**Task requirements:** Repeat exactly, and only, the lines of the entries below from the one with "(89, 325) = (711, 369): black" through the one with "(226, 308) = (338, 294): orange", both ends included.

START Supplied material

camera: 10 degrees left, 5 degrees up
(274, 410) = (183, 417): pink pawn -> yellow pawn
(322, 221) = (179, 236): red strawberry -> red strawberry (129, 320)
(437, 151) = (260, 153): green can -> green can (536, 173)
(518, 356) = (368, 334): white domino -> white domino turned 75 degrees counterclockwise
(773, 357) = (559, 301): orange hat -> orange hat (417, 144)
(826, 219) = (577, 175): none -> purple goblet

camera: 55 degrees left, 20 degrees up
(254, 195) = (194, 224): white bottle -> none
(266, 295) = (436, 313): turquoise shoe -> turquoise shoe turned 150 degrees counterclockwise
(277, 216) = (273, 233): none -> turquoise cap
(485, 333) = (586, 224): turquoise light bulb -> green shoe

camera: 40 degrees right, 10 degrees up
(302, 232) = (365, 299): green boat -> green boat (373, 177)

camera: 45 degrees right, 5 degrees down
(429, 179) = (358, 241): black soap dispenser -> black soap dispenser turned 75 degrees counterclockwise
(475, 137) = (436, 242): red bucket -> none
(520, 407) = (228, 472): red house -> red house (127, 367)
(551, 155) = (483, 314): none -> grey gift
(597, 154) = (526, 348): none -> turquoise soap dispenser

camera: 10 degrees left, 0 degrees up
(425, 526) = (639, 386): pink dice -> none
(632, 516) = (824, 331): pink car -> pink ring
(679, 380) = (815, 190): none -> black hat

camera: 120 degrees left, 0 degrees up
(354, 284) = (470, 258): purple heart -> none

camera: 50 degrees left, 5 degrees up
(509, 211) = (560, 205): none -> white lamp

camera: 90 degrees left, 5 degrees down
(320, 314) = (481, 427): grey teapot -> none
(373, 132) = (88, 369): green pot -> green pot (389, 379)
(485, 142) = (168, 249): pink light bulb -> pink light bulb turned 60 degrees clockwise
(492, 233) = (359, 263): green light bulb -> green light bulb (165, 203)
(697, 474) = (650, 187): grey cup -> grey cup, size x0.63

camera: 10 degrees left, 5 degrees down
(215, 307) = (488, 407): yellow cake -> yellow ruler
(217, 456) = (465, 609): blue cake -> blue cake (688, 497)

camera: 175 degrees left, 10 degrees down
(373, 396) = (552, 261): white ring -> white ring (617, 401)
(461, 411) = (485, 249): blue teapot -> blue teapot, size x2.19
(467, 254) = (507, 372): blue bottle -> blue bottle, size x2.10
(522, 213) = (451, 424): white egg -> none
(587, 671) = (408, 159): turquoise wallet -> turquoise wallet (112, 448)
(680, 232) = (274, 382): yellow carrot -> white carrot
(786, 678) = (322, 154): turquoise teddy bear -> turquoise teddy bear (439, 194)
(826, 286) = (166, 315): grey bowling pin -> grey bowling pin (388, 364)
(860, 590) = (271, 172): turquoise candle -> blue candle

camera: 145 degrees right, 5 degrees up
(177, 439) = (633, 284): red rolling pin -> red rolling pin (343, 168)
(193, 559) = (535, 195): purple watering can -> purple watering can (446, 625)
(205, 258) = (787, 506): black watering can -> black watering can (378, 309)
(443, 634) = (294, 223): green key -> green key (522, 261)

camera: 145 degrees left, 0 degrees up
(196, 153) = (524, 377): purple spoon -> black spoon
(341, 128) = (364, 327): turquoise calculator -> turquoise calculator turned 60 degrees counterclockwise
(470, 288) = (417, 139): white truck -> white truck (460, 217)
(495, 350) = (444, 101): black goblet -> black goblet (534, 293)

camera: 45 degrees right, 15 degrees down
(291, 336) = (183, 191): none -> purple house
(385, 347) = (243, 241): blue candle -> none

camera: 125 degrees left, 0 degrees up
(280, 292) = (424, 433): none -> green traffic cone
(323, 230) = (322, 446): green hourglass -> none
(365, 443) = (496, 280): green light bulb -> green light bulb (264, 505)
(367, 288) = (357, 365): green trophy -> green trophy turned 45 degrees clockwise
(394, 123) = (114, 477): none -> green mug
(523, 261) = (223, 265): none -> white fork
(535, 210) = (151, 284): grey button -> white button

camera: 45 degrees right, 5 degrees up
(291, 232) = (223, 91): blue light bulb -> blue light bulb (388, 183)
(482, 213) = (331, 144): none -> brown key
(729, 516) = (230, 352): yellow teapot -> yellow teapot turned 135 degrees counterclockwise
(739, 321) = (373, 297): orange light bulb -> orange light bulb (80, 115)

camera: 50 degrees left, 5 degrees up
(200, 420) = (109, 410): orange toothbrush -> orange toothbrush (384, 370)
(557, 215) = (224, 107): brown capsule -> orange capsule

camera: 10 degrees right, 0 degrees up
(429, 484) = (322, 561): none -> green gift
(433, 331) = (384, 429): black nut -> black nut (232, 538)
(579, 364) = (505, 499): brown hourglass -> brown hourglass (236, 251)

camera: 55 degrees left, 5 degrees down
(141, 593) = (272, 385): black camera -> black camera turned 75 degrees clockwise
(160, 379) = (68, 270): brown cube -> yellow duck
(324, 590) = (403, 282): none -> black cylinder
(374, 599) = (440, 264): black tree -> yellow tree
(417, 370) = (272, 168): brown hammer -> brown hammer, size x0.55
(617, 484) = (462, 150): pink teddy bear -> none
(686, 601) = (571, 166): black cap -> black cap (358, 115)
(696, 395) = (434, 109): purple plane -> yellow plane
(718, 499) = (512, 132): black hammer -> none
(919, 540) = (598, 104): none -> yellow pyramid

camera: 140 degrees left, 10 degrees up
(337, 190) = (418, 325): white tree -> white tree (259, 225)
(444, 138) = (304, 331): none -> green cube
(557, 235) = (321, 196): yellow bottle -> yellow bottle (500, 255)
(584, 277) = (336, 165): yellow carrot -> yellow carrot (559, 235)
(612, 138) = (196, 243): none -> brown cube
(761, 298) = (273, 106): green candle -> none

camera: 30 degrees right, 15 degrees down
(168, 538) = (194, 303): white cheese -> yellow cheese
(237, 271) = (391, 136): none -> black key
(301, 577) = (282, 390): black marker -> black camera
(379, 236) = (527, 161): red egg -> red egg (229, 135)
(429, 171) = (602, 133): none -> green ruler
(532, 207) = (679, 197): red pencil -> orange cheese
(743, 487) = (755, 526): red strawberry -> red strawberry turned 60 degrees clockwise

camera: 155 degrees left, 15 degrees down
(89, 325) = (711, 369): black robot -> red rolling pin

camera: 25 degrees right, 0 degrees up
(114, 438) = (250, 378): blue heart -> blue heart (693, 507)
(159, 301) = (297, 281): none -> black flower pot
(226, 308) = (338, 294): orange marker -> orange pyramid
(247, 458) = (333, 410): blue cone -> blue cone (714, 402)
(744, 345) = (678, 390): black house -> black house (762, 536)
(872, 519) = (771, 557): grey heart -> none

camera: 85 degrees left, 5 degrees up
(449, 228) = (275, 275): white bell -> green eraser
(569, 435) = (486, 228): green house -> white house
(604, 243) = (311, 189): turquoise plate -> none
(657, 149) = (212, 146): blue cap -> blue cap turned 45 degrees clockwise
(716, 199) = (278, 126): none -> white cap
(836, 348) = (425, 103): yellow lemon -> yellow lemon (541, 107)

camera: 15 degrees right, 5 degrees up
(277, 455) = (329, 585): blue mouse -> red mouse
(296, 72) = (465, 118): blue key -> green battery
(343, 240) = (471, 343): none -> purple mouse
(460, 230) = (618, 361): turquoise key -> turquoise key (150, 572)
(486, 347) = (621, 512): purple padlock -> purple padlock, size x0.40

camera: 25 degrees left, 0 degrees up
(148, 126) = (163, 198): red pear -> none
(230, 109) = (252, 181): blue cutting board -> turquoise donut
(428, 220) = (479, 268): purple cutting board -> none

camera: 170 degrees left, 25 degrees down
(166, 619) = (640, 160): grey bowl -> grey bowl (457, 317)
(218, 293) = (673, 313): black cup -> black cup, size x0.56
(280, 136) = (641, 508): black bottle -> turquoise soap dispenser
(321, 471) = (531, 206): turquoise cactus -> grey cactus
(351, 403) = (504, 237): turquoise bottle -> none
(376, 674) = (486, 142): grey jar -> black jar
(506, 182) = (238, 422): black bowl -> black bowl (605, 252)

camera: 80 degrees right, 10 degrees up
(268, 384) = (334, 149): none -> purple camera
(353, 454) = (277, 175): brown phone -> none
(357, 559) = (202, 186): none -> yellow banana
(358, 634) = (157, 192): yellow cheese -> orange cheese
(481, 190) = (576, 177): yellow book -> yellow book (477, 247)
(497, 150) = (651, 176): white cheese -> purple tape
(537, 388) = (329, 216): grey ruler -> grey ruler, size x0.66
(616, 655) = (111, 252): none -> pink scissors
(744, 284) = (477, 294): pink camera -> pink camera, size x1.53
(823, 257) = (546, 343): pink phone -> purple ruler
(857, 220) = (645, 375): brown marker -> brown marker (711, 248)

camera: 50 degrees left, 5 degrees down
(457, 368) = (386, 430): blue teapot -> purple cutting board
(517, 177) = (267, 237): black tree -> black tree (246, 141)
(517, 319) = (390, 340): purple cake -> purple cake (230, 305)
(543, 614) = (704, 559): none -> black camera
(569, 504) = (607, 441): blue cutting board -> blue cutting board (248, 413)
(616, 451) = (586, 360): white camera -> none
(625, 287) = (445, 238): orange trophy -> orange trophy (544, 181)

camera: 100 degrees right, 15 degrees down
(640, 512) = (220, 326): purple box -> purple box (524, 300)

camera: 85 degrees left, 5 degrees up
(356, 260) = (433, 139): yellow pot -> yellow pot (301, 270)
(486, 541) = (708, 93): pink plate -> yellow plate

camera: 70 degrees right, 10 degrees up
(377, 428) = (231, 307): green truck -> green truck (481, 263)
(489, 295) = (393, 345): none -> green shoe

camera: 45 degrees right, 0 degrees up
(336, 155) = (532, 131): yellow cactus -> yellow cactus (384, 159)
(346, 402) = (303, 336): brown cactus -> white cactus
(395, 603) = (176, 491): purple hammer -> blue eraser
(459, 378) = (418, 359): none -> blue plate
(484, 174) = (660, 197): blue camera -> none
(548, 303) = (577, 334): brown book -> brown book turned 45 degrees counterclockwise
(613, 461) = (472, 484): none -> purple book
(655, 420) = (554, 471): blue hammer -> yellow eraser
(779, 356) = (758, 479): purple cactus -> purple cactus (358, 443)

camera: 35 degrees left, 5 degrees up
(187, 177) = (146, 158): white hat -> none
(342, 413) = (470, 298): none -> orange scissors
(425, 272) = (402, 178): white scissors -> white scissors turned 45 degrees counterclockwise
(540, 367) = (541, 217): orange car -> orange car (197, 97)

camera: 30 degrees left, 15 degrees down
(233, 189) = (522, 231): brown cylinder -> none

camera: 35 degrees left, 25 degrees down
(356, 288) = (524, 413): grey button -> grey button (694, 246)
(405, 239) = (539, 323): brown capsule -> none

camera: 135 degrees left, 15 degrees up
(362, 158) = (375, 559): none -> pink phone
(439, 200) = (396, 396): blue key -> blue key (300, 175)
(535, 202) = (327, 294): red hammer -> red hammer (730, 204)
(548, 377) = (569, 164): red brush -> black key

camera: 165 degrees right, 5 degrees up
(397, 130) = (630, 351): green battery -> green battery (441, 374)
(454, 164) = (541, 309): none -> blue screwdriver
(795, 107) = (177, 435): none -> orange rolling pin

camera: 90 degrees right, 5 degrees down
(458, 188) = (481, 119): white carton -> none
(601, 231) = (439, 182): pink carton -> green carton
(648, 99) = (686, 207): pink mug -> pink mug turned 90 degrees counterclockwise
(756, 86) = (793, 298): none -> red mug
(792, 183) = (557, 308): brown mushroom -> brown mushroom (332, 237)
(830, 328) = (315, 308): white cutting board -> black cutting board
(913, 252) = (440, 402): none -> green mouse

END Supplied material

**Solution for this task:**
(89, 325) = (711, 369): black robot -> red rolling pin

camera: 25 degrees right, 0 degrees up
(114, 438) = (250, 378): blue heart -> blue heart (693, 507)
(159, 301) = (297, 281): none -> black flower pot
(226, 308) = (338, 294): orange marker -> orange pyramid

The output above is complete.